Data:
————————

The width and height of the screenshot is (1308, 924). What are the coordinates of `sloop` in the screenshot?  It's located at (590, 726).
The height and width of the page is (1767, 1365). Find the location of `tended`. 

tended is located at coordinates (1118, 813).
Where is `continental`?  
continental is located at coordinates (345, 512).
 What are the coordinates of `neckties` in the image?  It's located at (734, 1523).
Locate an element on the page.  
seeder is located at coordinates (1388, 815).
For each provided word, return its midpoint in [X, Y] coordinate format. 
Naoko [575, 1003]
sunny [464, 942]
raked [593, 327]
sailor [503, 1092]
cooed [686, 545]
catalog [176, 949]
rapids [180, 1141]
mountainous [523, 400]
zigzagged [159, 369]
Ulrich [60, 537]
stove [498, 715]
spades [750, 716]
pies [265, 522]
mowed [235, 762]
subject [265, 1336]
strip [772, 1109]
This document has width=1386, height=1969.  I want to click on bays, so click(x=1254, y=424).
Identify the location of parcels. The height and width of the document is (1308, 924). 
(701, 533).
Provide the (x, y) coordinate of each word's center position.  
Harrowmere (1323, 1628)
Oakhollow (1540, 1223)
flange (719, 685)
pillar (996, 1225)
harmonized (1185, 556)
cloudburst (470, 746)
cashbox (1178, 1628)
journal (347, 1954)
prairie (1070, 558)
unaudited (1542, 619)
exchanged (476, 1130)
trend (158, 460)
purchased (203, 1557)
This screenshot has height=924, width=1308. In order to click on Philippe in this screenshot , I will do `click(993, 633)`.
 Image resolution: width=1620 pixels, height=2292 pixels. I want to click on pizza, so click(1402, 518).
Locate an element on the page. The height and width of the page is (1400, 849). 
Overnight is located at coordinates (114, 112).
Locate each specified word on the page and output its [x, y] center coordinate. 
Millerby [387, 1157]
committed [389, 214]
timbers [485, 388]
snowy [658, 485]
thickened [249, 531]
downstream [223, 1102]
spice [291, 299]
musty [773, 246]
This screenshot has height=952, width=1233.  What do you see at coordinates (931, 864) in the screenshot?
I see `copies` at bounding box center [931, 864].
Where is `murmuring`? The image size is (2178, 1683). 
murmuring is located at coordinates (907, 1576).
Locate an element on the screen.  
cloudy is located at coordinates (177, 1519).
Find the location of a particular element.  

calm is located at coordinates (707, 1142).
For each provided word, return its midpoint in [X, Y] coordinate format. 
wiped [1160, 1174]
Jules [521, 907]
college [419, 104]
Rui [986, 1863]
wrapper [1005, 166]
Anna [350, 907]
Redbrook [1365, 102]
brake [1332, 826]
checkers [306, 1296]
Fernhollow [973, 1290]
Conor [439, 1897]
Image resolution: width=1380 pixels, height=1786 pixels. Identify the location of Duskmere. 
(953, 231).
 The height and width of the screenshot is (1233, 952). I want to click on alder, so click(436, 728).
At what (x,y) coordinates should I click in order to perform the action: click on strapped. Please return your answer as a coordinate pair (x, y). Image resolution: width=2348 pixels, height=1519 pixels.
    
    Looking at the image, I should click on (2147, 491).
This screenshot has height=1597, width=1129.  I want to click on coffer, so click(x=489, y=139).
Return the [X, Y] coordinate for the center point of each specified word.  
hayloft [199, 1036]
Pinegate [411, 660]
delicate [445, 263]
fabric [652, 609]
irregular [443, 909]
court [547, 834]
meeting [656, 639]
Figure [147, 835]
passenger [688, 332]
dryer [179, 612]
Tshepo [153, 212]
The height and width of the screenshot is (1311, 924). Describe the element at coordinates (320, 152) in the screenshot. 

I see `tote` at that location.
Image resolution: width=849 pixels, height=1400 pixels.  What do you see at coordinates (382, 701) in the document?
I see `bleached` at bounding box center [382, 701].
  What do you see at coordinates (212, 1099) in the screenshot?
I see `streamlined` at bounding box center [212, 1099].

————————

Do this:
Please reproduce each line of the material above that contains the word "click". Uppercase and lowercase letters count as different.

The solution:
This document has width=1386, height=1969.  I want to click on bays, so click(x=1254, y=424).
This screenshot has height=924, width=1308. In order to click on Philippe in this screenshot , I will do `click(993, 633)`.
 Image resolution: width=1620 pixels, height=2292 pixels. I want to click on pizza, so click(1402, 518).
 The height and width of the screenshot is (1233, 952). I want to click on alder, so click(436, 728).
At what (x,y) coordinates should I click in order to perform the action: click on strapped. Please return your answer as a coordinate pair (x, y). Image resolution: width=2348 pixels, height=1519 pixels.
    Looking at the image, I should click on (2147, 491).
This screenshot has height=1597, width=1129.  I want to click on coffer, so click(x=489, y=139).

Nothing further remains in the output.